## DATA FOR REVIEW
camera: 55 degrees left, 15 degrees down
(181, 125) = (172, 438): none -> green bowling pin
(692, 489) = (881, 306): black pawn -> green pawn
==
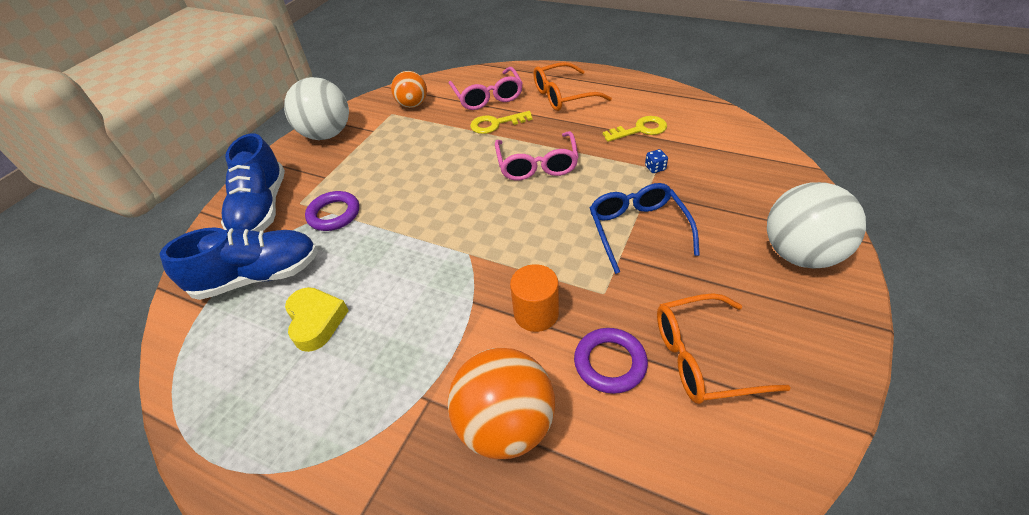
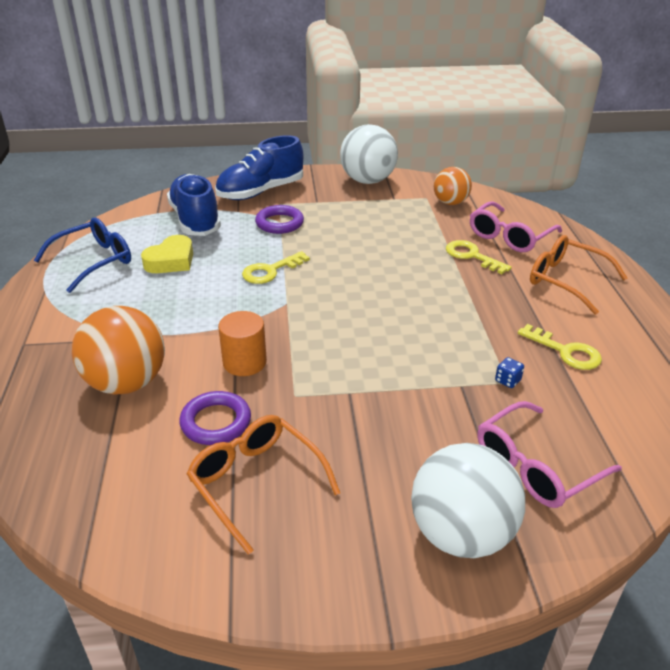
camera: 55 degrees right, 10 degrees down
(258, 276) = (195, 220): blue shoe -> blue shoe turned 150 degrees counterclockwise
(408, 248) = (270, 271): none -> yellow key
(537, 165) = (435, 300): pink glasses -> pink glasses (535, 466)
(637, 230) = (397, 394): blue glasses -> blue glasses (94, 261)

## WORK TO BE COMPLETED
Copy out the range of lines above starting at the line with "camera: 55 degrees left, 15 degrees down" and ending at the line with "(692, 489) = (881, 306): black", exactly and including both.

## RESPONSE TO THIS TASK
camera: 55 degrees left, 15 degrees down
(181, 125) = (172, 438): none -> green bowling pin
(692, 489) = (881, 306): black pawn -> green pawn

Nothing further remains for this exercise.